• TASK STATEMENT:
Repeat the lines of the data exactly, from the first one through the one that contains "(512, 533) = (510, 494): purple".
-------- RECORDS SHOWN
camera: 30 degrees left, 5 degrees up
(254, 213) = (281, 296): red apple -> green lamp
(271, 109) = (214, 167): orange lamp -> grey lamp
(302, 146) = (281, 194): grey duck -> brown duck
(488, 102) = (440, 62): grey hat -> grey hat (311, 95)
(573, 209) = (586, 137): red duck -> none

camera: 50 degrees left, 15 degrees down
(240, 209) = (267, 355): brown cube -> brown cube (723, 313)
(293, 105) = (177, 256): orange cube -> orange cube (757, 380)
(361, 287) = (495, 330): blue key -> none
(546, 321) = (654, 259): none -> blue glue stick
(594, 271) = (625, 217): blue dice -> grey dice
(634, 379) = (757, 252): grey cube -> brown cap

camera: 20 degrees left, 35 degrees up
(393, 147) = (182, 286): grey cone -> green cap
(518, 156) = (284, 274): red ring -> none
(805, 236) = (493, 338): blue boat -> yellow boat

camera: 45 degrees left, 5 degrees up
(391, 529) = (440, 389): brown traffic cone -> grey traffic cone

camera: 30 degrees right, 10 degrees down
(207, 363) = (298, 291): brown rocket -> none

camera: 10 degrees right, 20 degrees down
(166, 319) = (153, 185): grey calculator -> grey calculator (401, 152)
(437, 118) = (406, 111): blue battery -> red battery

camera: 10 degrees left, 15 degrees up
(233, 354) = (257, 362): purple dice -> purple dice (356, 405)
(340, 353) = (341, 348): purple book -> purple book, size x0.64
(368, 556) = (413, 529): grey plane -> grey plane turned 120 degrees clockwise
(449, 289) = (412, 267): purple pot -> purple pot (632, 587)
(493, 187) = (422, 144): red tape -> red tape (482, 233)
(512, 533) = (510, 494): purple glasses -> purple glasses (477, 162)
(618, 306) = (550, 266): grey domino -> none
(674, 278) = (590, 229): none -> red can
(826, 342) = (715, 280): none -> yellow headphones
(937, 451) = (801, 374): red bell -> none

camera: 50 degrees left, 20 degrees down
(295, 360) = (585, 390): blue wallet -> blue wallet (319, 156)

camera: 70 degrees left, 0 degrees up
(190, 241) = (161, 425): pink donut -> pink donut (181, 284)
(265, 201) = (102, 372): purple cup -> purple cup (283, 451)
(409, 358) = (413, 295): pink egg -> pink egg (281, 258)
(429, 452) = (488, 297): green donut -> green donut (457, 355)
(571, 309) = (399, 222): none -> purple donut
----------------
• YOUR SOLUTION:
camera: 30 degrees left, 5 degrees up
(254, 213) = (281, 296): red apple -> green lamp
(271, 109) = (214, 167): orange lamp -> grey lamp
(302, 146) = (281, 194): grey duck -> brown duck
(488, 102) = (440, 62): grey hat -> grey hat (311, 95)
(573, 209) = (586, 137): red duck -> none

camera: 50 degrees left, 15 degrees down
(240, 209) = (267, 355): brown cube -> brown cube (723, 313)
(293, 105) = (177, 256): orange cube -> orange cube (757, 380)
(361, 287) = (495, 330): blue key -> none
(546, 321) = (654, 259): none -> blue glue stick
(594, 271) = (625, 217): blue dice -> grey dice
(634, 379) = (757, 252): grey cube -> brown cap

camera: 20 degrees left, 35 degrees up
(393, 147) = (182, 286): grey cone -> green cap
(518, 156) = (284, 274): red ring -> none
(805, 236) = (493, 338): blue boat -> yellow boat

camera: 45 degrees left, 5 degrees up
(391, 529) = (440, 389): brown traffic cone -> grey traffic cone

camera: 30 degrees right, 10 degrees down
(207, 363) = (298, 291): brown rocket -> none

camera: 10 degrees right, 20 degrees down
(166, 319) = (153, 185): grey calculator -> grey calculator (401, 152)
(437, 118) = (406, 111): blue battery -> red battery

camera: 10 degrees left, 15 degrees up
(233, 354) = (257, 362): purple dice -> purple dice (356, 405)
(340, 353) = (341, 348): purple book -> purple book, size x0.64
(368, 556) = (413, 529): grey plane -> grey plane turned 120 degrees clockwise
(449, 289) = (412, 267): purple pot -> purple pot (632, 587)
(493, 187) = (422, 144): red tape -> red tape (482, 233)
(512, 533) = (510, 494): purple glasses -> purple glasses (477, 162)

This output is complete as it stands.